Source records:
══════════════════════════════
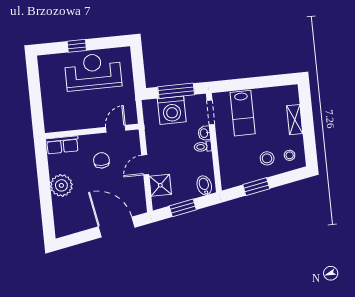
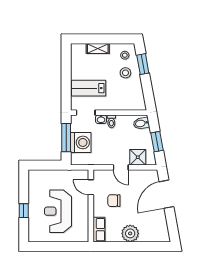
reception desk: (93, 72) -> (58, 211), moved
lab bench: (243, 113) -> (89, 88), turned 180
window: (256, 187) -> (143, 64), moved

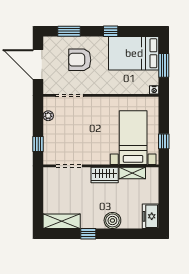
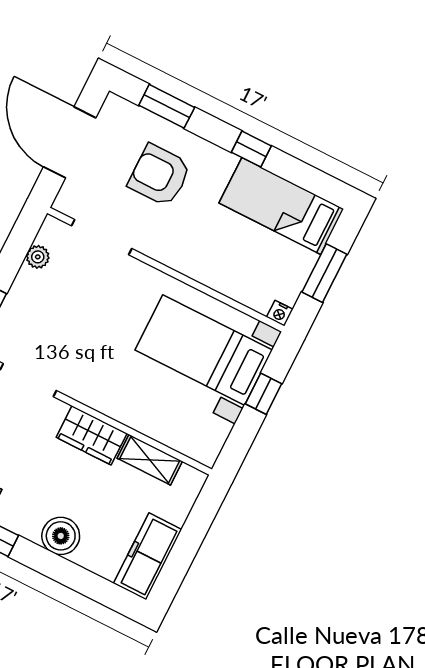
bed: (134, 53) -> (281, 206), width x0.67
bed with nightstands: (133, 138) -> (204, 350), moved, turned -90
window: (164, 141) -> (263, 394), moved
freezer: (151, 216) -> (148, 556), width x1.40

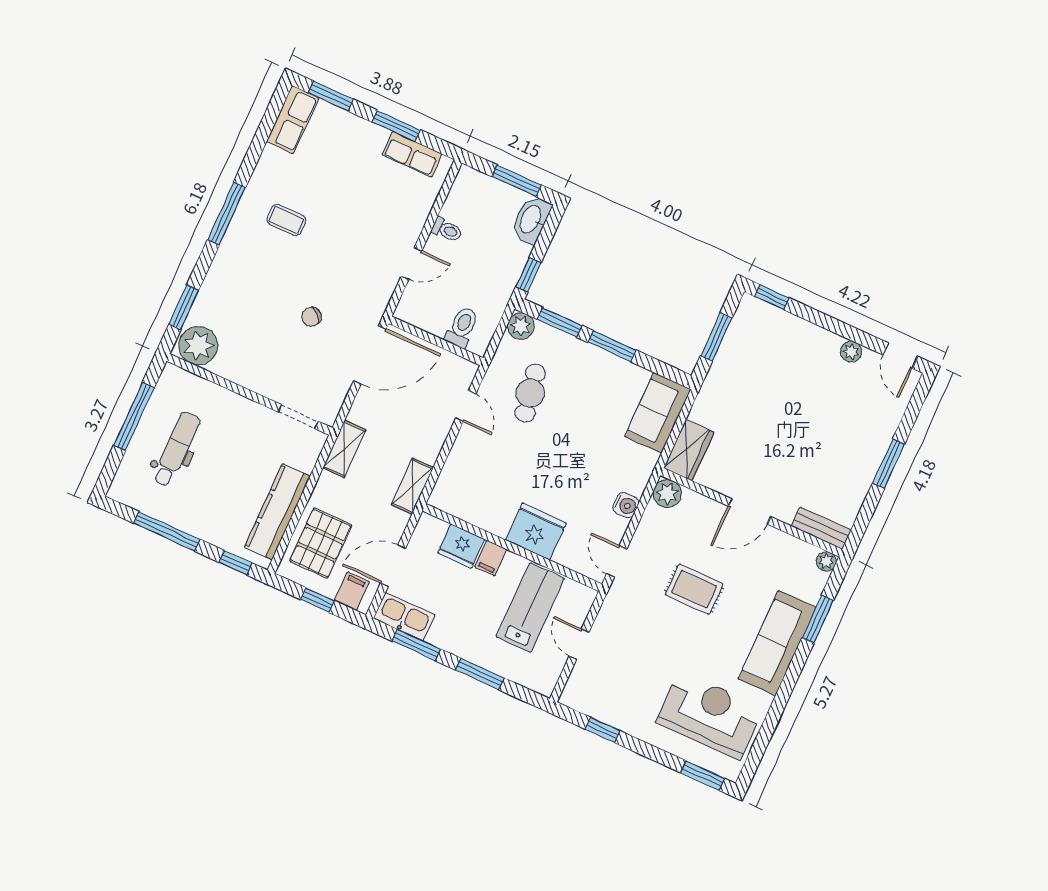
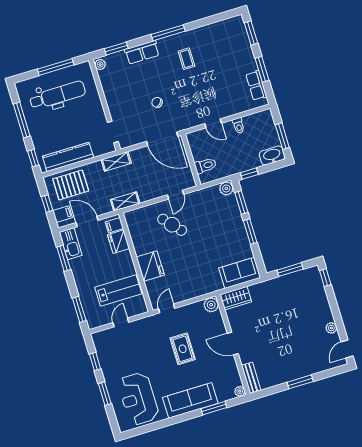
row of seats: (292, 120) -> (142, 52), moved
plant: (198, 346) -> (100, 65), width x0.53, depth x0.53
cafe table: (530, 393) -> (172, 225), moved, turned 58
dental chair: (176, 449) -> (58, 95), width x1.36, depth x1.38
water cooler: (626, 505) -> (192, 292), removed
filing cabinet: (491, 558) -> (114, 225), moved
window: (480, 674) -> (79, 309), moved
reception desk: (710, 715) -> (138, 399), turned 180
window: (702, 775) -> (105, 394), moved

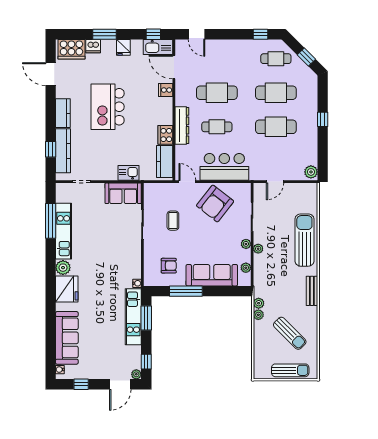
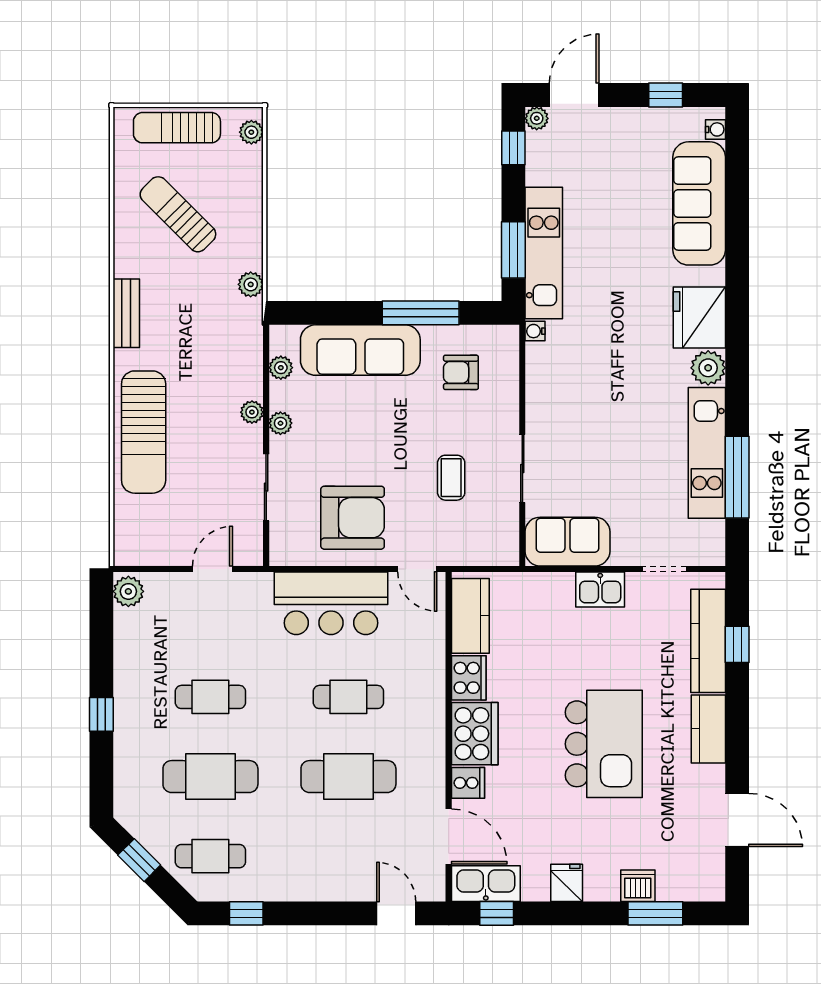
window: (105, 34) -> (655, 913), moved
cooker: (71, 49) -> (475, 734), moved, turned 90
dresser: (182, 126) -> (430, 700), removed
cafe table: (276, 127) -> (210, 697), width x0.73, depth x0.74
kitchen sink: (128, 173) -> (600, 589), moved
armchair: (215, 203) -> (353, 518), turned 52
plant: (258, 315) -> (251, 132), moved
══════════════════════════════
→ Job: Where the line containing "dresser: (182, 126) -> (430, 700), removed" appears in the data above, begin there and reproduce every line to the end exactly; include nothing else.

→ Response box:
dresser: (182, 126) -> (430, 700), removed
cafe table: (276, 127) -> (210, 697), width x0.73, depth x0.74
kitchen sink: (128, 173) -> (600, 589), moved
armchair: (215, 203) -> (353, 518), turned 52
plant: (258, 315) -> (251, 132), moved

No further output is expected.